#### PROMPT:
Reproduce every line of the data below word for word, with no changes.

--- start of DATA ENTRIES ---

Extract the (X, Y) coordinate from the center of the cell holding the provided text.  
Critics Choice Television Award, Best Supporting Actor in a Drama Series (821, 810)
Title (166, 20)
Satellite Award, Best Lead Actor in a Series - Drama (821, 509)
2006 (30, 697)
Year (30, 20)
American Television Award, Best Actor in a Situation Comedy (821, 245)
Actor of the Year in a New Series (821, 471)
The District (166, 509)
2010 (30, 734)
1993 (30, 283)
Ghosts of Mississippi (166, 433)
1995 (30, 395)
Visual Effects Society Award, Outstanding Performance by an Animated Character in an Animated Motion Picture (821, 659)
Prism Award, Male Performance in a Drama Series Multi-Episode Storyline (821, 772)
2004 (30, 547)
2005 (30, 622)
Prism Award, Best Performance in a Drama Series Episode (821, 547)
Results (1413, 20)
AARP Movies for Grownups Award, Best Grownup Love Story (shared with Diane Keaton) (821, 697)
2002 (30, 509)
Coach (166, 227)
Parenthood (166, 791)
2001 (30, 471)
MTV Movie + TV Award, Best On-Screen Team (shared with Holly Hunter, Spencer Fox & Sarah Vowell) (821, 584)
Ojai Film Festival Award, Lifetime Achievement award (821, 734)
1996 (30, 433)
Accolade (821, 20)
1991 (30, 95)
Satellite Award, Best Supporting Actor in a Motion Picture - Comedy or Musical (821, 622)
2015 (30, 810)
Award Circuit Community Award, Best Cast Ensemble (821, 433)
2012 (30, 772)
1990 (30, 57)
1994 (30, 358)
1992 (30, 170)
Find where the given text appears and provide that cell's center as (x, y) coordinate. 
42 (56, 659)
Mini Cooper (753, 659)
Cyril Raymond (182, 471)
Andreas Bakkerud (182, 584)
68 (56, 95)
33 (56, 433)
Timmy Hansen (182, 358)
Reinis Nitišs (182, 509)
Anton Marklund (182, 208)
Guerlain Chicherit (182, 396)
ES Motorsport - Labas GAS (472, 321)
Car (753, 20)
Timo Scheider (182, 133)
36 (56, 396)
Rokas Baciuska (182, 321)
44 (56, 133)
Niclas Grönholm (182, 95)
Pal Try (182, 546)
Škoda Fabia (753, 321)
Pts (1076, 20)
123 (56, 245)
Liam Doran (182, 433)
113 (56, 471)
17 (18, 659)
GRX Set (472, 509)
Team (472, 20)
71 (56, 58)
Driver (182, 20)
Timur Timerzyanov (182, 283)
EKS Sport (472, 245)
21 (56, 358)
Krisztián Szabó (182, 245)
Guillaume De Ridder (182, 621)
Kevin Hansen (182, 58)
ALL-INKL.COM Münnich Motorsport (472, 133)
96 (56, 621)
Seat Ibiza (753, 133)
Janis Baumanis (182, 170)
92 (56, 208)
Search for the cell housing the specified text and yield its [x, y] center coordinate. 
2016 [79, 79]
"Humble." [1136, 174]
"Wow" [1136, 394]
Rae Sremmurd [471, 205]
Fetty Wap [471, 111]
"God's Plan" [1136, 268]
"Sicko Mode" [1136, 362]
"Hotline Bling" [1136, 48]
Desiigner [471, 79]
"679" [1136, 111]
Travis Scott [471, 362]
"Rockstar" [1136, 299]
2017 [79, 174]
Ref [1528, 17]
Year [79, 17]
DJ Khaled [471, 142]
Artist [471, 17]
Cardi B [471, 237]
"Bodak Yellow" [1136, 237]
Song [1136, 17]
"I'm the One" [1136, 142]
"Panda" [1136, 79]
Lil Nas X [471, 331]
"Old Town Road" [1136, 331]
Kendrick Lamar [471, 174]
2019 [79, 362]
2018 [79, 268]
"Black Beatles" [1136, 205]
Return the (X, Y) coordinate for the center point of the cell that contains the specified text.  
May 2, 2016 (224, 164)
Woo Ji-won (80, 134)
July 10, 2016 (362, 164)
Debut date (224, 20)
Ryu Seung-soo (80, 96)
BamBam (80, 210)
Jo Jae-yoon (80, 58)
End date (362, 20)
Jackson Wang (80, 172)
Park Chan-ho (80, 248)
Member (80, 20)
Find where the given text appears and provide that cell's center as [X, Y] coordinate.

--- end of DATA ENTRIES ---

#### FULL OUTPUT:
Extract the (X, Y) coordinate from the center of the cell holding the provided text.  
Critics Choice Television Award, Best Supporting Actor in a Drama Series (821, 810)
Title (166, 20)
Satellite Award, Best Lead Actor in a Series - Drama (821, 509)
2006 (30, 697)
Year (30, 20)
American Television Award, Best Actor in a Situation Comedy (821, 245)
Actor of the Year in a New Series (821, 471)
The District (166, 509)
2010 (30, 734)
1993 (30, 283)
Ghosts of Mississippi (166, 433)
1995 (30, 395)
Visual Effects Society Award, Outstanding Performance by an Animated Character in an Animated Motion Picture (821, 659)
Prism Award, Male Performance in a Drama Series Multi-Episode Storyline (821, 772)
2004 (30, 547)
2005 (30, 622)
Prism Award, Best Performance in a Drama Series Episode (821, 547)
Results (1413, 20)
AARP Movies for Grownups Award, Best Grownup Love Story (shared with Diane Keaton) (821, 697)
2002 (30, 509)
Coach (166, 227)
Parenthood (166, 791)
2001 (30, 471)
MTV Movie + TV Award, Best On-Screen Team (shared with Holly Hunter, Spencer Fox & Sarah Vowell) (821, 584)
Ojai Film Festival Award, Lifetime Achievement award (821, 734)
1996 (30, 433)
Accolade (821, 20)
1991 (30, 95)
Satellite Award, Best Supporting Actor in a Motion Picture - Comedy or Musical (821, 622)
2015 (30, 810)
Award Circuit Community Award, Best Cast Ensemble (821, 433)
2012 (30, 772)
1990 (30, 57)
1994 (30, 358)
1992 (30, 170)
Find where the given text appears and provide that cell's center as (x, y) coordinate. 
42 (56, 659)
Mini Cooper (753, 659)
Cyril Raymond (182, 471)
Andreas Bakkerud (182, 584)
68 (56, 95)
33 (56, 433)
Timmy Hansen (182, 358)
Reinis Nitišs (182, 509)
Anton Marklund (182, 208)
Guerlain Chicherit (182, 396)
ES Motorsport - Labas GAS (472, 321)
Car (753, 20)
Timo Scheider (182, 133)
36 (56, 396)
Rokas Baciuska (182, 321)
44 (56, 133)
Niclas Grönholm (182, 95)
Pal Try (182, 546)
Škoda Fabia (753, 321)
Pts (1076, 20)
123 (56, 245)
Liam Doran (182, 433)
113 (56, 471)
17 (18, 659)
GRX Set (472, 509)
Team (472, 20)
71 (56, 58)
Driver (182, 20)
Timur Timerzyanov (182, 283)
EKS Sport (472, 245)
21 (56, 358)
Krisztián Szabó (182, 245)
Guillaume De Ridder (182, 621)
Kevin Hansen (182, 58)
ALL-INKL.COM Münnich Motorsport (472, 133)
96 (56, 621)
Seat Ibiza (753, 133)
Janis Baumanis (182, 170)
92 (56, 208)
Search for the cell housing the specified text and yield its [x, y] center coordinate. 
2016 [79, 79]
"Humble." [1136, 174]
"Wow" [1136, 394]
Rae Sremmurd [471, 205]
Fetty Wap [471, 111]
"God's Plan" [1136, 268]
"Sicko Mode" [1136, 362]
"Hotline Bling" [1136, 48]
Desiigner [471, 79]
"679" [1136, 111]
Travis Scott [471, 362]
"Rockstar" [1136, 299]
2017 [79, 174]
Ref [1528, 17]
Year [79, 17]
DJ Khaled [471, 142]
Artist [471, 17]
Cardi B [471, 237]
"Bodak Yellow" [1136, 237]
Song [1136, 17]
"I'm the One" [1136, 142]
"Panda" [1136, 79]
Lil Nas X [471, 331]
"Old Town Road" [1136, 331]
Kendrick Lamar [471, 174]
2019 [79, 362]
2018 [79, 268]
"Black Beatles" [1136, 205]
Return the (X, Y) coordinate for the center point of the cell that contains the specified text.  
May 2, 2016 (224, 164)
Woo Ji-won (80, 134)
July 10, 2016 (362, 164)
Debut date (224, 20)
Ryu Seung-soo (80, 96)
BamBam (80, 210)
Jo Jae-yoon (80, 58)
End date (362, 20)
Jackson Wang (80, 172)
Park Chan-ho (80, 248)
Member (80, 20)
Find where the given text appears and provide that cell's center as [X, Y] coordinate.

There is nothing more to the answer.